━━━ Given records

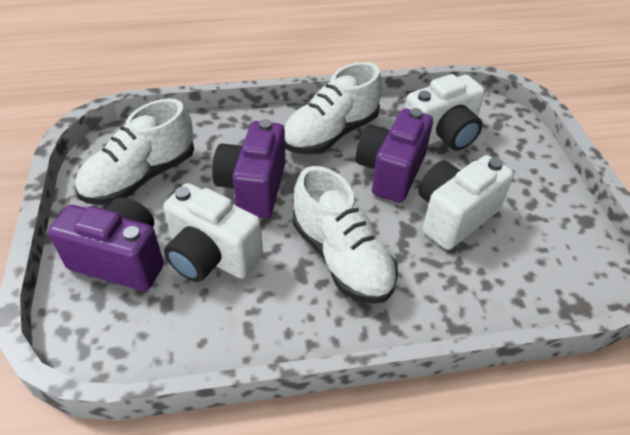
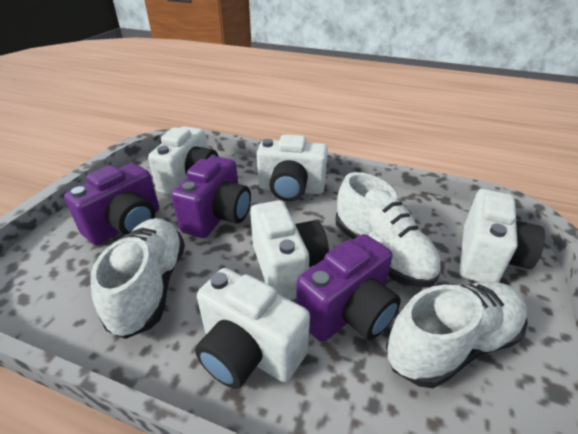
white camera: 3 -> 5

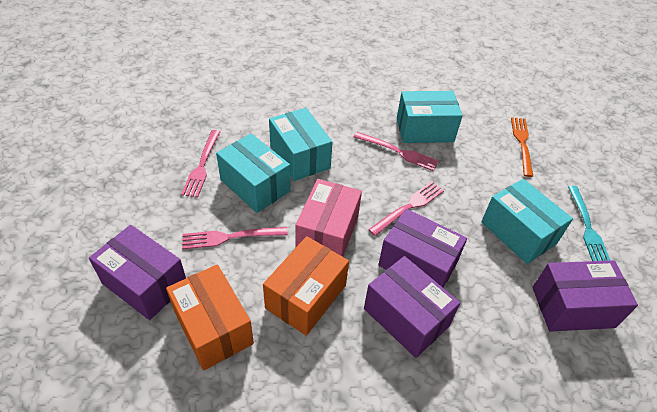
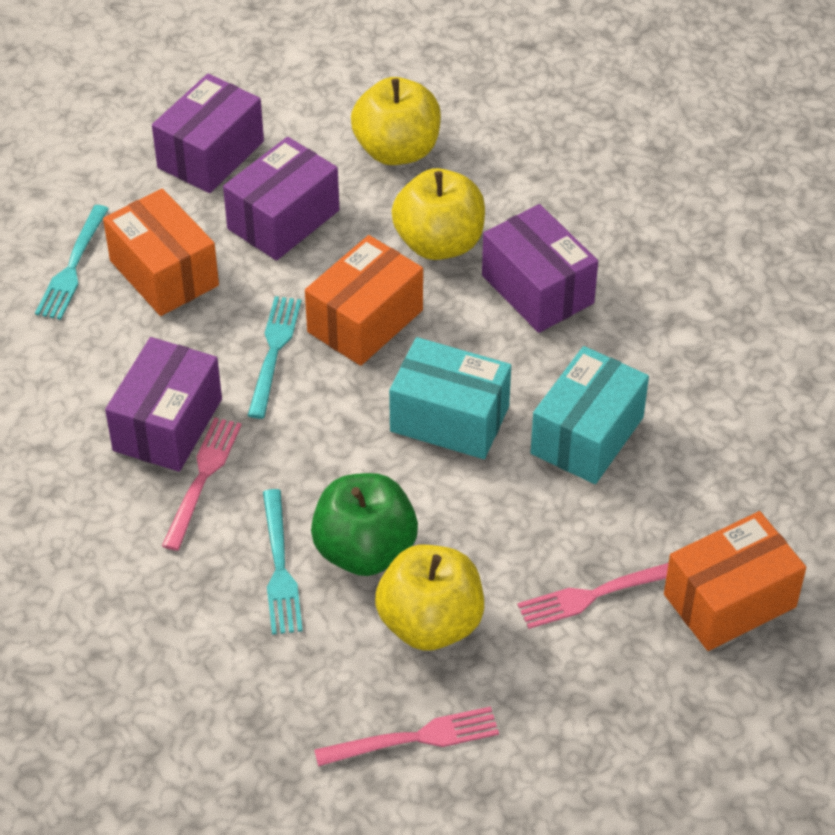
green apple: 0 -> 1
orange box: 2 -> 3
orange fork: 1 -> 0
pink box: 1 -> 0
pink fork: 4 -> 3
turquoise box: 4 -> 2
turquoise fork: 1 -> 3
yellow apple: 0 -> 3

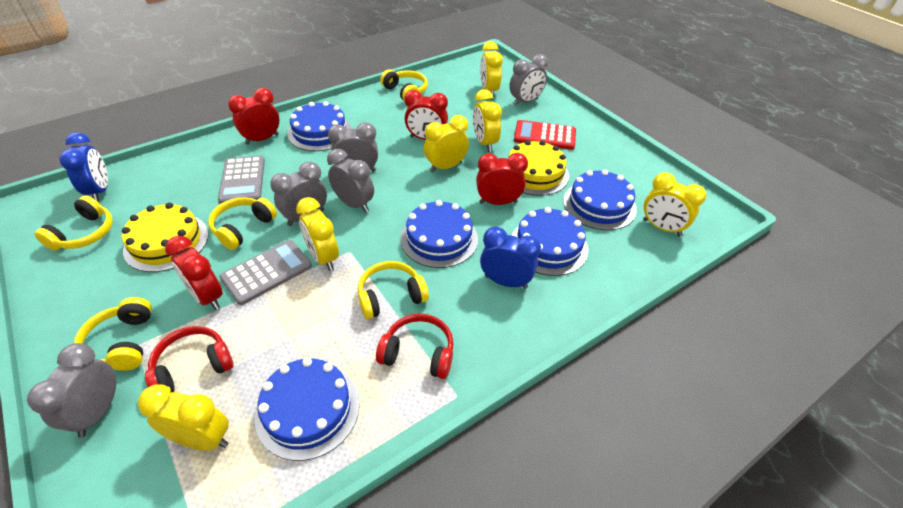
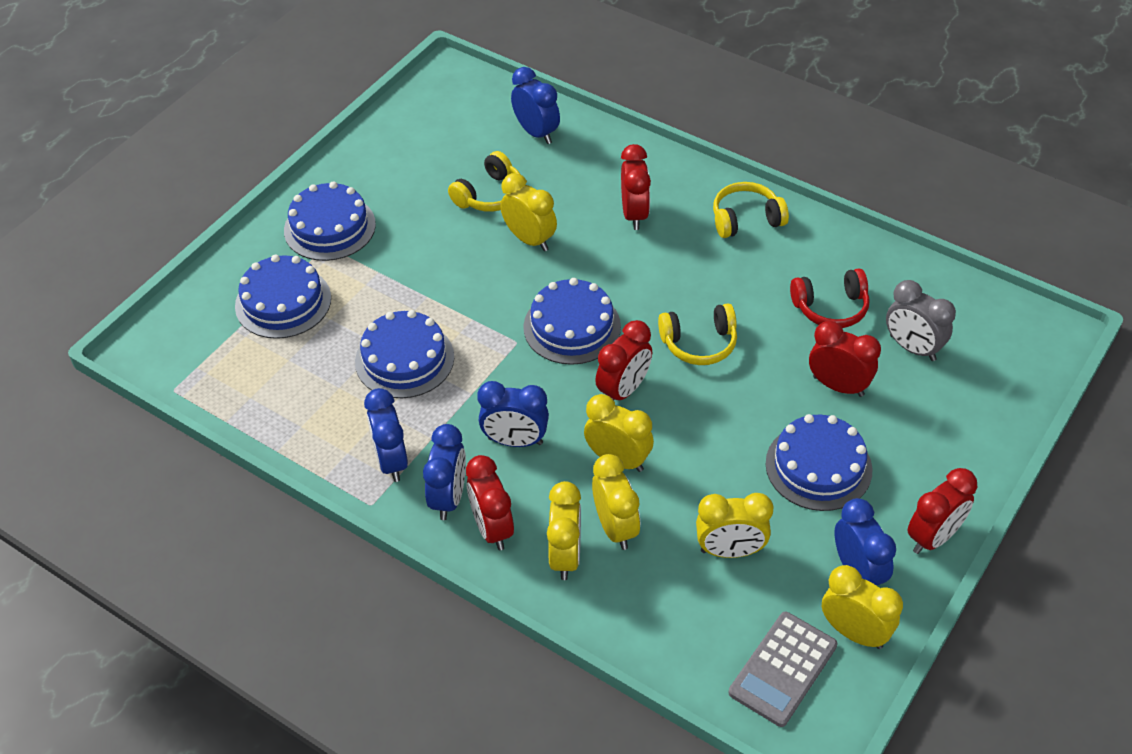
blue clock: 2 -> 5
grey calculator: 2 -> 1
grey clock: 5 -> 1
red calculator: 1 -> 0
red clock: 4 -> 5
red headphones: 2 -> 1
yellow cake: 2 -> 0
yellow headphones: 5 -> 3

━━━━━━
━━━ Given records

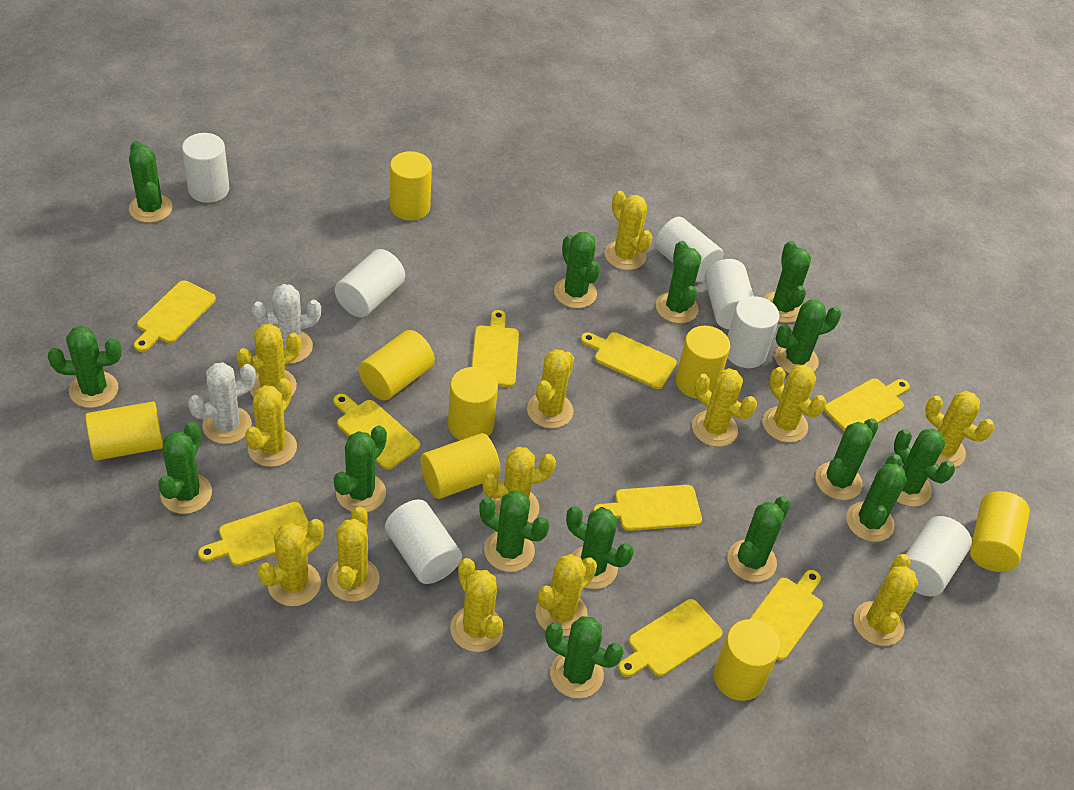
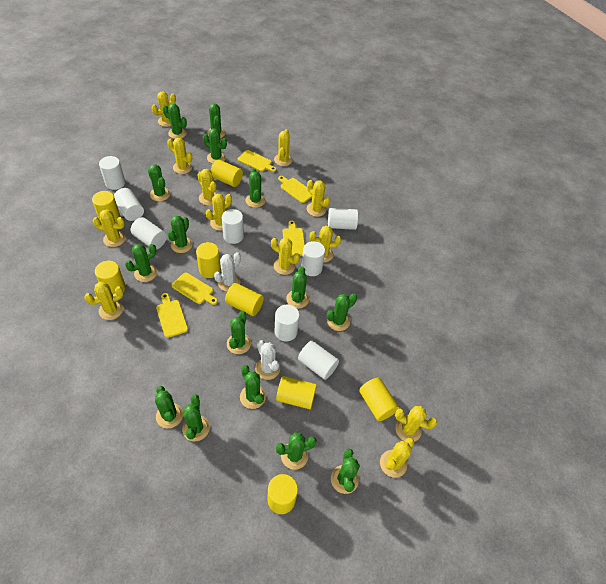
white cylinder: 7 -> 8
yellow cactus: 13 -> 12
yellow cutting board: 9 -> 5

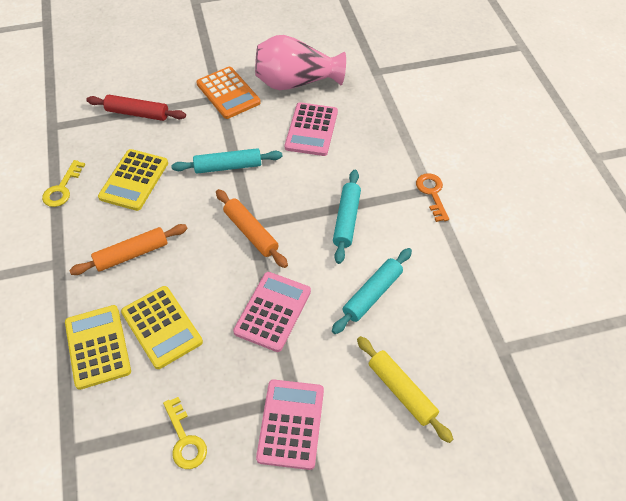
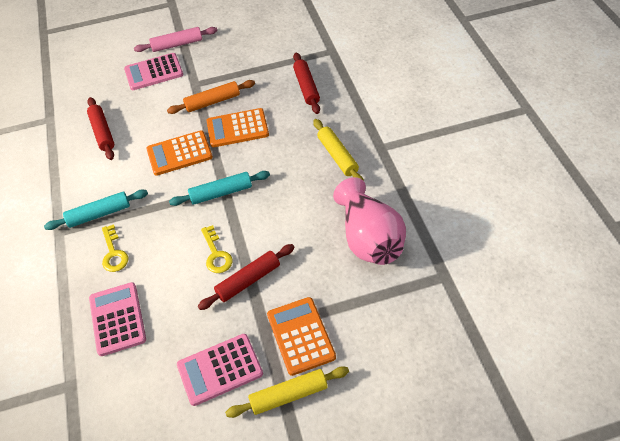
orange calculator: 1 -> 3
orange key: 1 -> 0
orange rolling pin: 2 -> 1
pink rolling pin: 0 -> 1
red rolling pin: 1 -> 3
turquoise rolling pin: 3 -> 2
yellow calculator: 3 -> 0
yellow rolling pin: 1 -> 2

━━━━━━

**Exercise goal**. Give back exactly the lines above starting at the line where "grey calculator: 2 -> 1" appears and ending at the line where "yellow headphones: 5 -> 3" appears, both included, with no other lines.

**Written response**.
grey calculator: 2 -> 1
grey clock: 5 -> 1
red calculator: 1 -> 0
red clock: 4 -> 5
red headphones: 2 -> 1
yellow cake: 2 -> 0
yellow headphones: 5 -> 3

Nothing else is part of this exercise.